Transcribe the stretch of entries below from the line with "The second view gained the white" through the line with "Where the orange", exactly and with both ends included; leave out all other lines.

___ MATERIAL PROVIDED ___

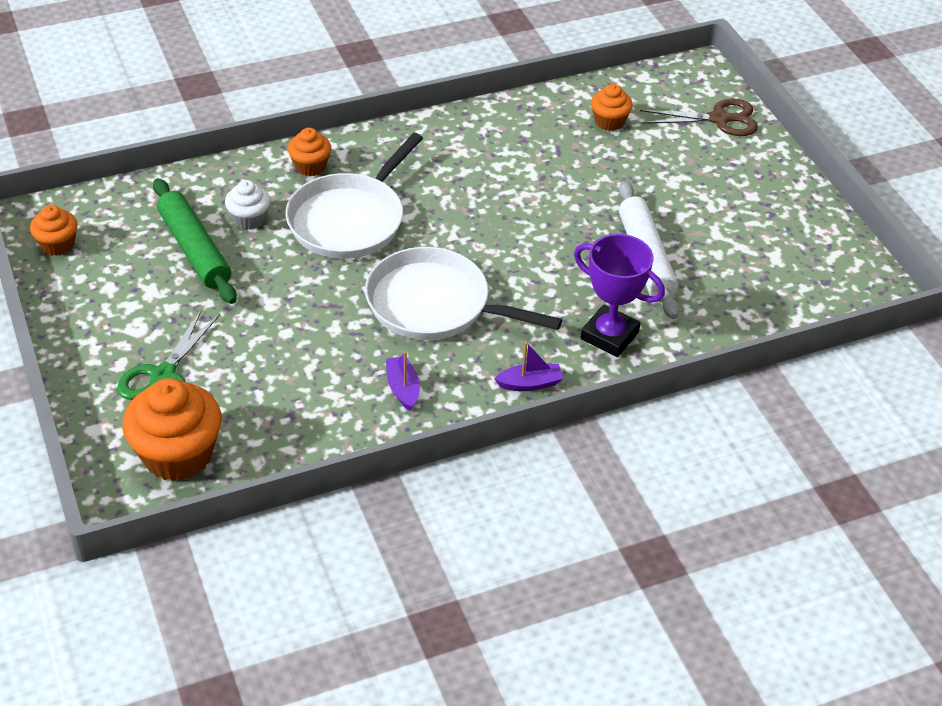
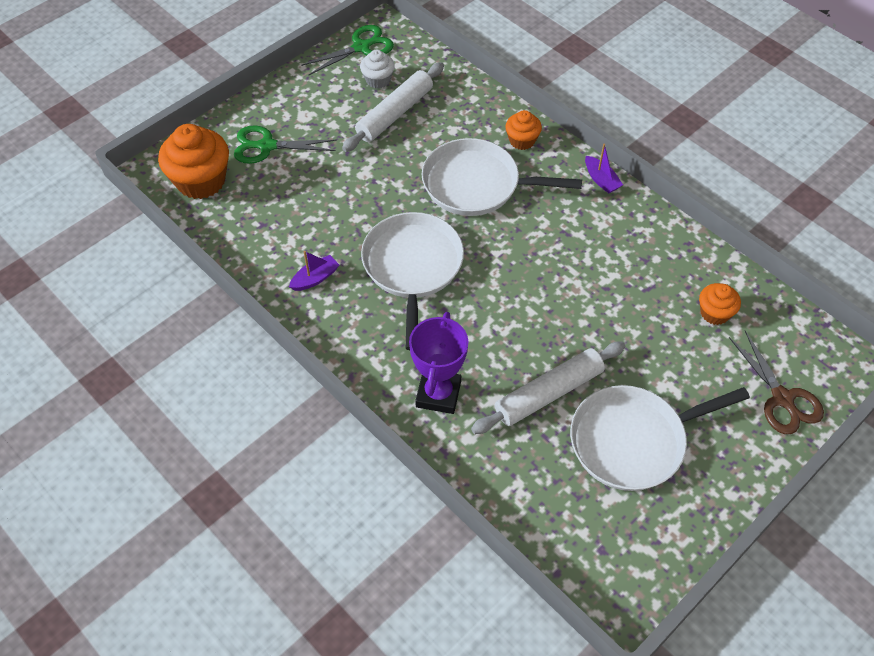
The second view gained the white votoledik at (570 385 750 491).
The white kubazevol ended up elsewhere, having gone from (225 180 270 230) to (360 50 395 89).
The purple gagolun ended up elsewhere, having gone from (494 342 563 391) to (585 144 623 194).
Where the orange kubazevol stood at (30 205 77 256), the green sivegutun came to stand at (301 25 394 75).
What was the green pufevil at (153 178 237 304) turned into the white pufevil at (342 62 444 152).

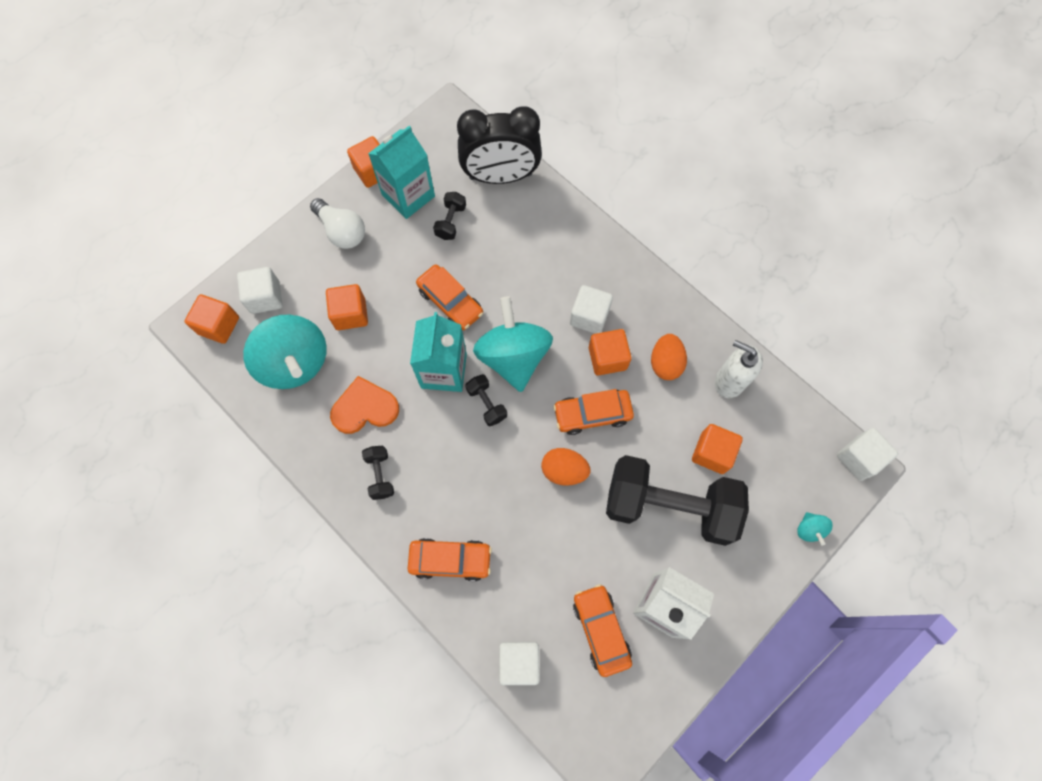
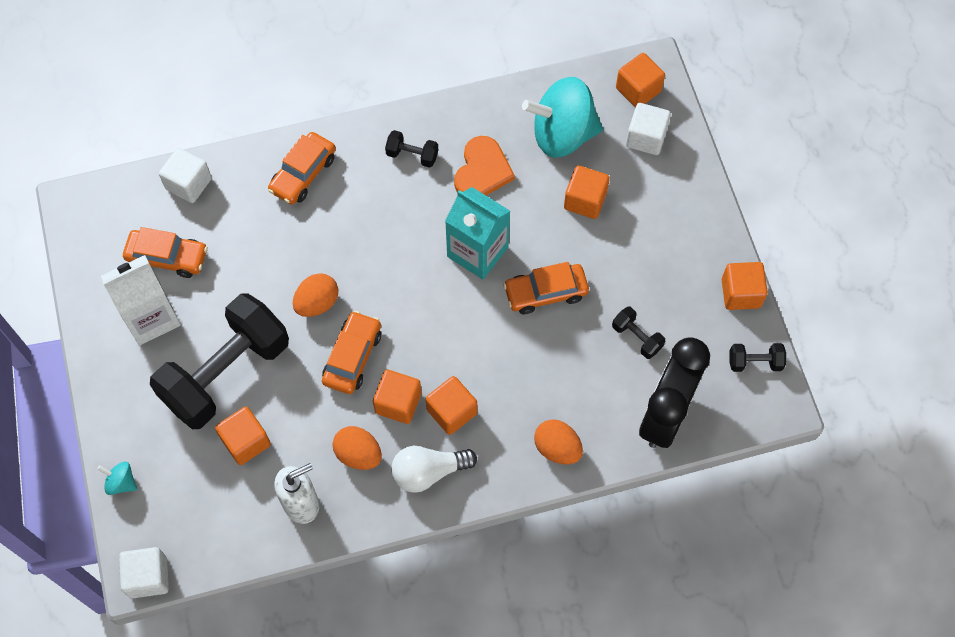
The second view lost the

___
___ MATERIAL PROVIDED ___

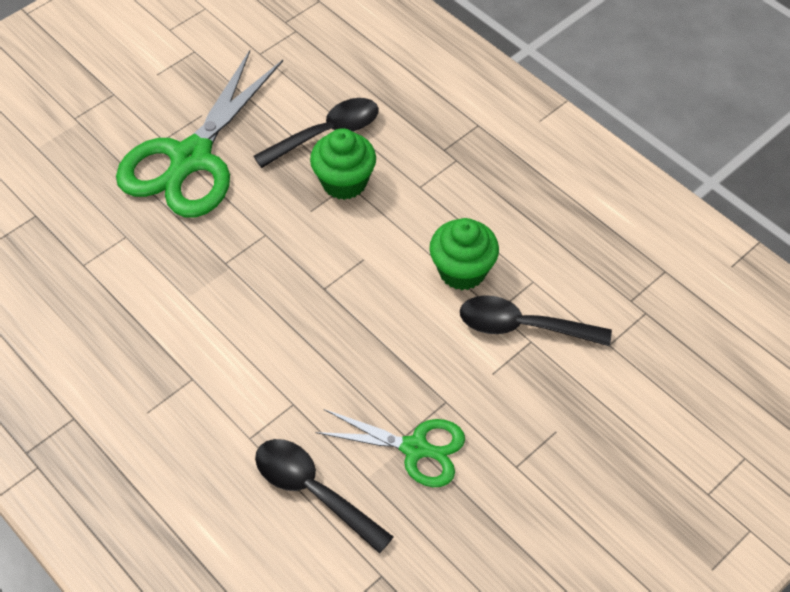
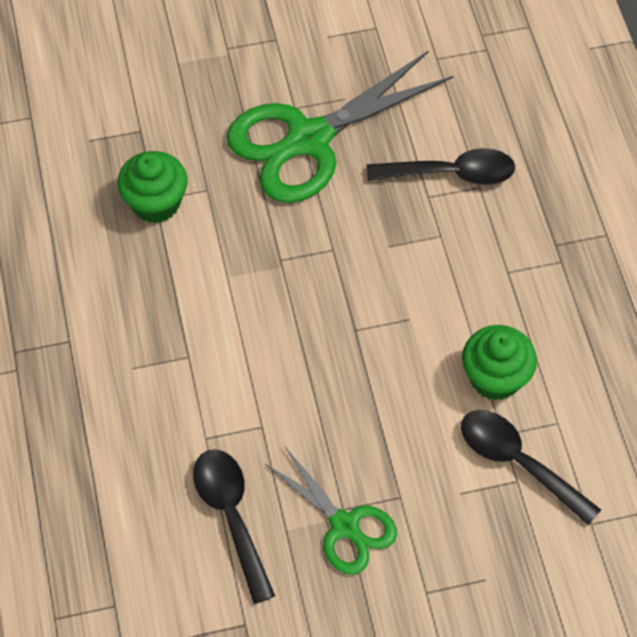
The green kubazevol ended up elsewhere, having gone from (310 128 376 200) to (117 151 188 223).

___
___ MATERIAL PROVIDED ___

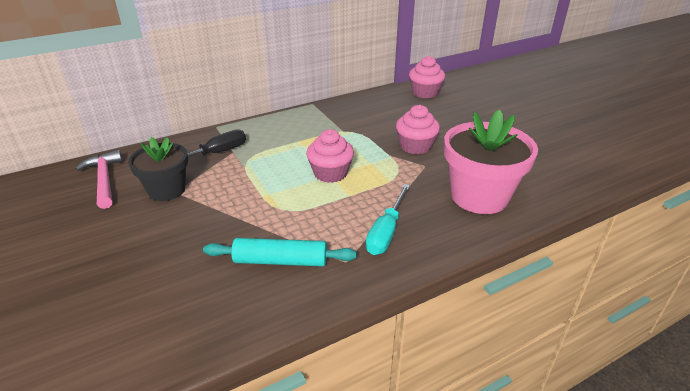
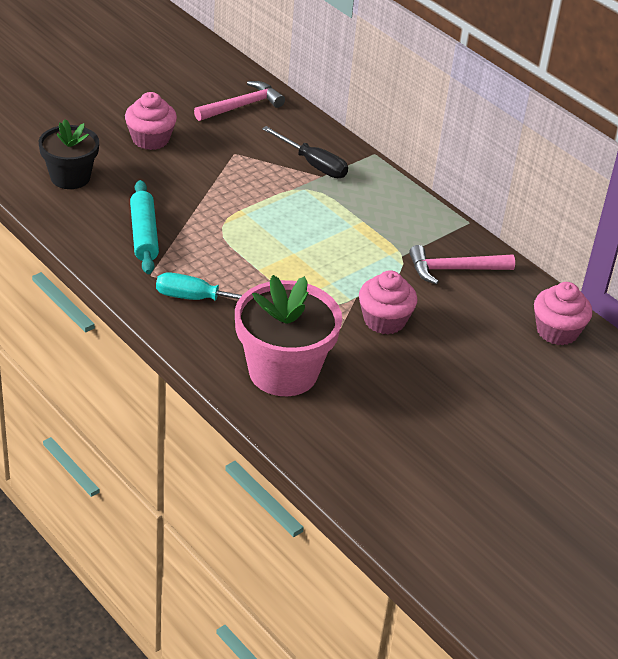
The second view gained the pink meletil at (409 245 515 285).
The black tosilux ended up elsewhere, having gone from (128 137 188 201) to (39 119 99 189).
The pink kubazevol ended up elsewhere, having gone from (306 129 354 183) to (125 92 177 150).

___

• **PROBLEM SOLUTION**
The second view gained the white votoledik at (570 385 750 491).
The white kubazevol ended up elsewhere, having gone from (225 180 270 230) to (360 50 395 89).
The purple gagolun ended up elsewhere, having gone from (494 342 563 391) to (585 144 623 194).
Where the orange kubazevol stood at (30 205 77 256), the green sivegutun came to stand at (301 25 394 75).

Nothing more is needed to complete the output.